Using the material below, return exactly the lines between the one holding "yellow mug [549,76,625,179]" and the one holding "black teapot [427,125,547,216]", inclusive, and no others.
-- LISTED RECORDS follows --
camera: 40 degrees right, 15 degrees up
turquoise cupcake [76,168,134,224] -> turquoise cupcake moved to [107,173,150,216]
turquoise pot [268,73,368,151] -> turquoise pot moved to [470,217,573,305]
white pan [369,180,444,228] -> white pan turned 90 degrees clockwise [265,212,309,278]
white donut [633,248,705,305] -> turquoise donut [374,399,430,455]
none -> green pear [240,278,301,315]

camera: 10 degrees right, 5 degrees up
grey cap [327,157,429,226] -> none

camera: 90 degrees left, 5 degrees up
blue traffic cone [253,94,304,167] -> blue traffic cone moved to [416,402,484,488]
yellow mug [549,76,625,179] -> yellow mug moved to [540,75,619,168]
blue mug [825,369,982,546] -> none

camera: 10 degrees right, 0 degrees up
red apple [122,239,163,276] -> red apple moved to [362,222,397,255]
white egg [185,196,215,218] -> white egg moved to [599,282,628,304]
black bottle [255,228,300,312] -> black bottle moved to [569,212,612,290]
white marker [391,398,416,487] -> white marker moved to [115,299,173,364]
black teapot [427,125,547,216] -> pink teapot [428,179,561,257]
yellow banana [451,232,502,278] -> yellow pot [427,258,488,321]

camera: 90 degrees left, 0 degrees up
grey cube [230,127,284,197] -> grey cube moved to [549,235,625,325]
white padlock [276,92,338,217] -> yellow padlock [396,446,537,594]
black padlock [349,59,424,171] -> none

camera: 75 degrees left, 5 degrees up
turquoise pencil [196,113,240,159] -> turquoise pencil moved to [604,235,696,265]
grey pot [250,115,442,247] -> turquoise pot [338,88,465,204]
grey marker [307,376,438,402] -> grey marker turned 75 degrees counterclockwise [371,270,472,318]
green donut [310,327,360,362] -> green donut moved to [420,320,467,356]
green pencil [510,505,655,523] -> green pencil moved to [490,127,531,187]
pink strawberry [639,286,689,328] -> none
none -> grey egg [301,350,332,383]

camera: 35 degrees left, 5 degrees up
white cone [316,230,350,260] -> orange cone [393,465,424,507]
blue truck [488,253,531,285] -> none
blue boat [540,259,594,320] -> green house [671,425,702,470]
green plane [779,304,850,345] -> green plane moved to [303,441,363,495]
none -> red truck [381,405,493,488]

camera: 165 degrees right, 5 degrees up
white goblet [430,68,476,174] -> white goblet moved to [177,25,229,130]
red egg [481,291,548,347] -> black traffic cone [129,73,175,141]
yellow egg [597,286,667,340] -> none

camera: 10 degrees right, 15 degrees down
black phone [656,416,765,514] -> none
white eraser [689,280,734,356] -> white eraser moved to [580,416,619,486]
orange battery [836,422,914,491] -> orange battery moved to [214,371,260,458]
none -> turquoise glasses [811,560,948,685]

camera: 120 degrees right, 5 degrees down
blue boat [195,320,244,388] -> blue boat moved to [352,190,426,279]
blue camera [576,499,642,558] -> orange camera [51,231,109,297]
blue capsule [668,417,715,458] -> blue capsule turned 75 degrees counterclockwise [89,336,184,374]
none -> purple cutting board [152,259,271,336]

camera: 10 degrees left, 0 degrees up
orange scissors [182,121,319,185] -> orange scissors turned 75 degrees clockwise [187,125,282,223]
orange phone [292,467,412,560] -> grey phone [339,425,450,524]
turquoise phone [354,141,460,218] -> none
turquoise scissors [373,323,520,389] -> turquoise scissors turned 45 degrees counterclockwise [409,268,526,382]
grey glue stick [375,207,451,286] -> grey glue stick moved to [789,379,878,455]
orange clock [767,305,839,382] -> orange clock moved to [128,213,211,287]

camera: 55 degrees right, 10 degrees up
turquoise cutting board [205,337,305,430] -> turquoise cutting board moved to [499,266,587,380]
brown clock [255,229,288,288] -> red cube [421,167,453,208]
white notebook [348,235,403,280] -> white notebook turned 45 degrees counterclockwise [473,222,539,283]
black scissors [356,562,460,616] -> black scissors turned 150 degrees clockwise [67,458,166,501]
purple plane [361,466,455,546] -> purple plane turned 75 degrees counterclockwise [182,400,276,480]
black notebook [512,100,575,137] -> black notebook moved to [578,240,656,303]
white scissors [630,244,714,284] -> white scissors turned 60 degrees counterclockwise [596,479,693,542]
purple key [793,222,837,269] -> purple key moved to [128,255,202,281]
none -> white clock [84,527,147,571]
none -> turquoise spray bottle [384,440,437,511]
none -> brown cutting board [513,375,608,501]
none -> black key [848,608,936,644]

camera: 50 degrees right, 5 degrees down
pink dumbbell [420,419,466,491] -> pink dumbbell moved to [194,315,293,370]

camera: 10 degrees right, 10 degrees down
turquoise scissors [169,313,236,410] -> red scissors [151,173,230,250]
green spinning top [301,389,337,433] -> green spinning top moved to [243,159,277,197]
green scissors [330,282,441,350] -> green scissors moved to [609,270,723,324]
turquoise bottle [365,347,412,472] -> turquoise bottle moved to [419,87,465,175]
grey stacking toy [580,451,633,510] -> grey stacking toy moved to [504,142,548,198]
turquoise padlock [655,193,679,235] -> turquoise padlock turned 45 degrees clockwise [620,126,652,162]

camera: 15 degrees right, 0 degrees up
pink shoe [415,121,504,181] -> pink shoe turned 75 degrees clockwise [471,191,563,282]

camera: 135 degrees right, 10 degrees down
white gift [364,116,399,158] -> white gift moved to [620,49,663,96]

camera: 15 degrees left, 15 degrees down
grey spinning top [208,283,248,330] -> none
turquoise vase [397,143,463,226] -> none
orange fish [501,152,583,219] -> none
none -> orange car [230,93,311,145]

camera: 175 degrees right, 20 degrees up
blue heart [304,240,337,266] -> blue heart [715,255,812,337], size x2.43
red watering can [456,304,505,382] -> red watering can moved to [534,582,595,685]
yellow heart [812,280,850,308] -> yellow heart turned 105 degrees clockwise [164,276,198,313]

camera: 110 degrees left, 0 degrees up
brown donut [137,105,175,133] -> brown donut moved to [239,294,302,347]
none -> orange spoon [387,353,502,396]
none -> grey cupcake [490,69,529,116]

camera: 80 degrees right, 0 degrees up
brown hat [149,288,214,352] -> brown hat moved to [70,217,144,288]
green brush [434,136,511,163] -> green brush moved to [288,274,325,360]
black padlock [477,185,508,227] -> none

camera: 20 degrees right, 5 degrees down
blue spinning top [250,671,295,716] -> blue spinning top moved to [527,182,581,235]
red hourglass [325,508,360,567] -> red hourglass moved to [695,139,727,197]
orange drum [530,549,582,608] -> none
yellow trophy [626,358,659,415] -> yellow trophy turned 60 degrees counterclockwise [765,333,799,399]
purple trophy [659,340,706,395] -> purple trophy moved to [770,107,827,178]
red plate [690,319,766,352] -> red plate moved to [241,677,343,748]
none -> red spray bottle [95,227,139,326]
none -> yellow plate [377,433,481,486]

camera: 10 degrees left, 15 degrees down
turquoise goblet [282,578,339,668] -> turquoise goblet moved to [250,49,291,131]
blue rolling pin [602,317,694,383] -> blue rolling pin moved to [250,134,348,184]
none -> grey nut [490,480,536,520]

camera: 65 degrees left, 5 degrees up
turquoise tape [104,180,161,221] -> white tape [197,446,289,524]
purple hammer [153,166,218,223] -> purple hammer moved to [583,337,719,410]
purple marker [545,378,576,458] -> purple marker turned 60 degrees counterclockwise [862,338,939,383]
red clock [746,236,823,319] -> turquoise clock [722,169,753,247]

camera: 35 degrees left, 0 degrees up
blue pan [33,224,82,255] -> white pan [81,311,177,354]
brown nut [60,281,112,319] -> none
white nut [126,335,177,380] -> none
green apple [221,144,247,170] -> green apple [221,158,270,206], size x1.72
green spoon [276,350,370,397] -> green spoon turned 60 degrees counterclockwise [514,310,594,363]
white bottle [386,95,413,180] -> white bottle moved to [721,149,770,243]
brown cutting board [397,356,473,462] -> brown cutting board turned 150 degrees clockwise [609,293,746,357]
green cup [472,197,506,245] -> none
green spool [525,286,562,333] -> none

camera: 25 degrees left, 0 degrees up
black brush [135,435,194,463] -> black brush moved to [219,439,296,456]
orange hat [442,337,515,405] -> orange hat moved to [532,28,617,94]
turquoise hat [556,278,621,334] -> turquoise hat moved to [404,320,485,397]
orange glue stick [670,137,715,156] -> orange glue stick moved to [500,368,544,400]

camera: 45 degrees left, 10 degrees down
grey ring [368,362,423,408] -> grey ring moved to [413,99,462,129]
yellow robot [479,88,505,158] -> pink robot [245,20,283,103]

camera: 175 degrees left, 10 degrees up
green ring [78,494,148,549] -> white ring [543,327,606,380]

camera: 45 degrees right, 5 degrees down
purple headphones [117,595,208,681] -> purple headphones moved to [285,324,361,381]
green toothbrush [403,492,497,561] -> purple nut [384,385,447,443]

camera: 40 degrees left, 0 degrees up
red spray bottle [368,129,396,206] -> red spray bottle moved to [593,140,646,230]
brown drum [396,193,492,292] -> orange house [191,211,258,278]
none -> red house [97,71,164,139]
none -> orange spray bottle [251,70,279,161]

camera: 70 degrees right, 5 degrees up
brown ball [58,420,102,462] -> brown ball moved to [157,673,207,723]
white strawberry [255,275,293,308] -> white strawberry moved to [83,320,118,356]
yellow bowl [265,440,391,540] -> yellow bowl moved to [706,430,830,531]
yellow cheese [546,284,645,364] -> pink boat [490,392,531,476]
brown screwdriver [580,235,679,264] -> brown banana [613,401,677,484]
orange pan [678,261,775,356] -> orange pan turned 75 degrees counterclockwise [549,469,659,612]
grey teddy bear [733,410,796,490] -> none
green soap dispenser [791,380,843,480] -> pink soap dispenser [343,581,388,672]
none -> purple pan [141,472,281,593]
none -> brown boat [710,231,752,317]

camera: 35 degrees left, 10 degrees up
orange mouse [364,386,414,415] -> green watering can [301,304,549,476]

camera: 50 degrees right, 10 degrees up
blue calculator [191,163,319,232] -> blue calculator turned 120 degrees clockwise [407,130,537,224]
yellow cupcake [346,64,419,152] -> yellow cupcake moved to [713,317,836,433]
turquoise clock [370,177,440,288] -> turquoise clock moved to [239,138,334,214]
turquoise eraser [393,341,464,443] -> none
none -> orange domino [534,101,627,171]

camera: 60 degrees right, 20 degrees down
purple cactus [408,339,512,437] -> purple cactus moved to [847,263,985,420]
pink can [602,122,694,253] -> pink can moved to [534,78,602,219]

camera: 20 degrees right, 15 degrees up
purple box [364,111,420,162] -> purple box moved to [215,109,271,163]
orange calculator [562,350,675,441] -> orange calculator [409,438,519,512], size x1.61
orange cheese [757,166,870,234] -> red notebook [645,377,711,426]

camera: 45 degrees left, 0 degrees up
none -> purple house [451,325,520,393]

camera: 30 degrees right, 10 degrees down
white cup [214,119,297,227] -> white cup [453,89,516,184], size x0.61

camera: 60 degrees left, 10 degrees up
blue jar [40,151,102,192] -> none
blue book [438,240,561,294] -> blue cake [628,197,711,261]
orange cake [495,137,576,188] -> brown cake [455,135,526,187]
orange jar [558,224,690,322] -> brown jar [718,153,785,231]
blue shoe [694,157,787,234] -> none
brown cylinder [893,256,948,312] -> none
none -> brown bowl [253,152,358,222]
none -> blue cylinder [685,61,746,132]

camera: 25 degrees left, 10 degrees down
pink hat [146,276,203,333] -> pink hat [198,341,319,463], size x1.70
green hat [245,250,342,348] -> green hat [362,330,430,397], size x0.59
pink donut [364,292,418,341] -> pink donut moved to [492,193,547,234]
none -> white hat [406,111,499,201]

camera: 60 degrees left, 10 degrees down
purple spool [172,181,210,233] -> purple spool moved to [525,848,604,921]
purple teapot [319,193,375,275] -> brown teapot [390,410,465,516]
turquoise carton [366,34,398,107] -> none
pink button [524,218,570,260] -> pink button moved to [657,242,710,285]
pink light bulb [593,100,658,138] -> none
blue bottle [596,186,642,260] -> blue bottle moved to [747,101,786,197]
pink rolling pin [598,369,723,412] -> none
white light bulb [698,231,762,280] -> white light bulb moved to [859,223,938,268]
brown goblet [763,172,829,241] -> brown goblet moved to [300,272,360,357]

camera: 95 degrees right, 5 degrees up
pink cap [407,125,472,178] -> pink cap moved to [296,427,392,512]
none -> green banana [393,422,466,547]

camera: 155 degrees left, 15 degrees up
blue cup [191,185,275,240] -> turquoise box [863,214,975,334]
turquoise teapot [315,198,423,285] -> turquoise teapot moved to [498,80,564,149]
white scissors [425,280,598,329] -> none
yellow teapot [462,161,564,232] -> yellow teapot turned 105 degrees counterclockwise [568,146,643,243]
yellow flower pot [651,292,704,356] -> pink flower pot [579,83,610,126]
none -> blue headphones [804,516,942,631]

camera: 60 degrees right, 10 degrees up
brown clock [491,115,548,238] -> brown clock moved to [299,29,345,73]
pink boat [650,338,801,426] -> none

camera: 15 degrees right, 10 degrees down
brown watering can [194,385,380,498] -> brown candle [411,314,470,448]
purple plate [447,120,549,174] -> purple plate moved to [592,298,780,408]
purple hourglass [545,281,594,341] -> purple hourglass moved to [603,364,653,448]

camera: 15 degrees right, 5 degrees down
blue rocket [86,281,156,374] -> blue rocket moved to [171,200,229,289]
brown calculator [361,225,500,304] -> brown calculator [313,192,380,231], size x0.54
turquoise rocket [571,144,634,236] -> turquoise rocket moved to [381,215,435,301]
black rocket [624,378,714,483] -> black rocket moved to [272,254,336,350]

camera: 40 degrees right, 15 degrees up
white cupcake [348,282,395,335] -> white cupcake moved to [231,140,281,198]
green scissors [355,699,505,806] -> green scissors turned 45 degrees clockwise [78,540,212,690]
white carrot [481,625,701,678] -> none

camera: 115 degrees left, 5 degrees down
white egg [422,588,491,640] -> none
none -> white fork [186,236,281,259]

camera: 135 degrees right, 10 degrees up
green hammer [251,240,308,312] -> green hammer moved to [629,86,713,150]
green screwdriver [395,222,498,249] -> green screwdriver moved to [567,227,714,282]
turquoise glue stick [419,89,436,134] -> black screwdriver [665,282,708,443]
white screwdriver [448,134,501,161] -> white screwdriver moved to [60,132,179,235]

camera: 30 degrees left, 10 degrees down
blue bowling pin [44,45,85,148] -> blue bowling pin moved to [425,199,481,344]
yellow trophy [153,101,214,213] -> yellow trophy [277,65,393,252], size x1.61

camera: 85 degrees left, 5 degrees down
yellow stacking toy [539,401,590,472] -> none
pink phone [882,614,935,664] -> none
-- LISTED RECORDS concluded --
• SOLUTION FOR THIS PROBLEM:
yellow mug [549,76,625,179] -> yellow mug moved to [540,75,619,168]
blue mug [825,369,982,546] -> none

camera: 10 degrees right, 0 degrees up
red apple [122,239,163,276] -> red apple moved to [362,222,397,255]
white egg [185,196,215,218] -> white egg moved to [599,282,628,304]
black bottle [255,228,300,312] -> black bottle moved to [569,212,612,290]
white marker [391,398,416,487] -> white marker moved to [115,299,173,364]
black teapot [427,125,547,216] -> pink teapot [428,179,561,257]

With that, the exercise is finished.